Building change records
•••

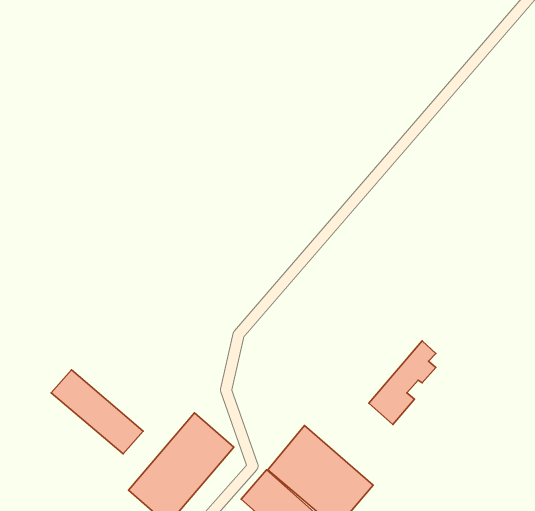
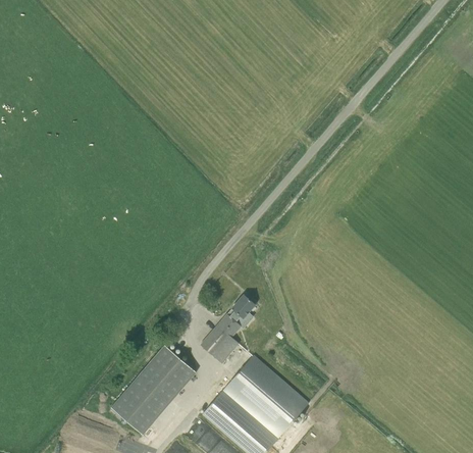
building: [369,341,436,425] -> [201,294,255,361]
building: [51,370,143,454] -> none

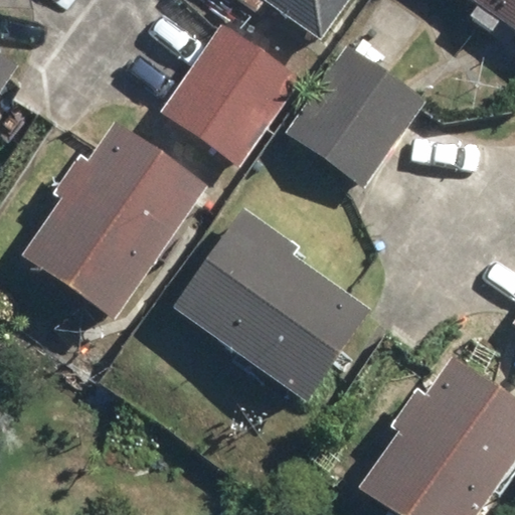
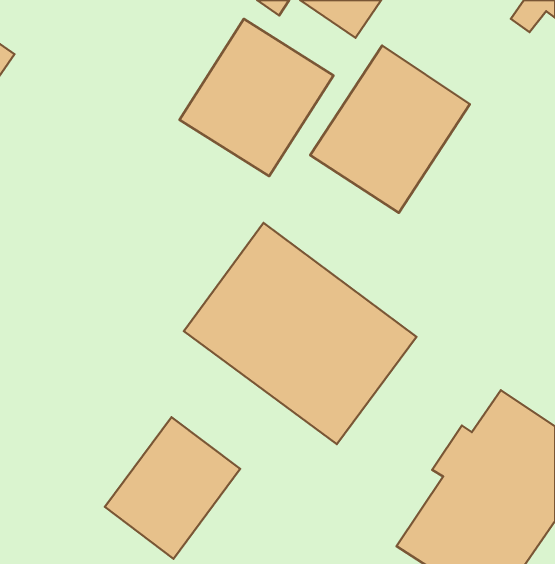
building: [23,122,205,317] -> none
building: none -> [105,417,240,559]

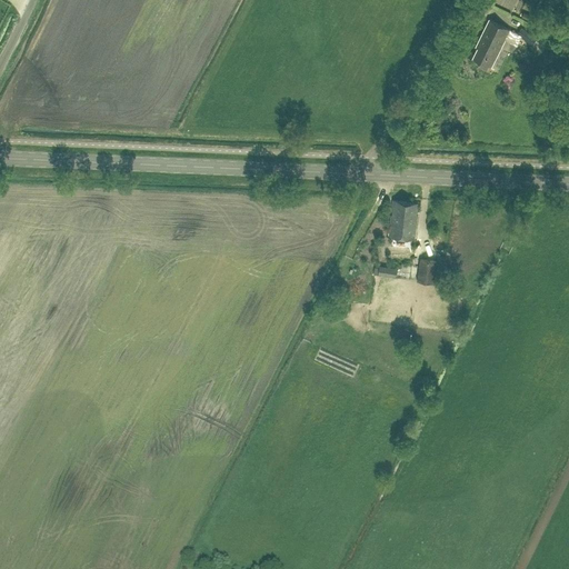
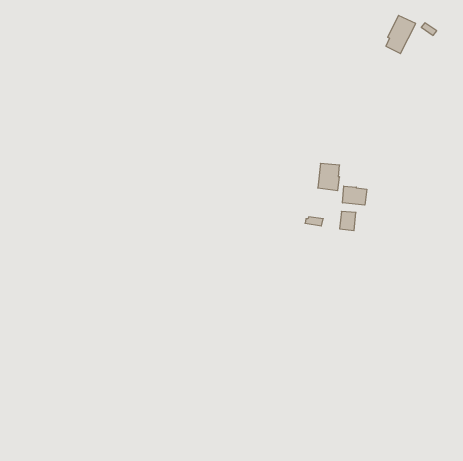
building: none -> [343,186,367,205]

•••

YOUR GOAL — Repeat the records above exactly, leaving out the pictures.

PROBLEM SOLUTION —
building: [369,341,436,425] -> [201,294,255,361]
building: [51,370,143,454] -> none

building: [23,122,205,317] -> none
building: none -> [105,417,240,559]

building: none -> [343,186,367,205]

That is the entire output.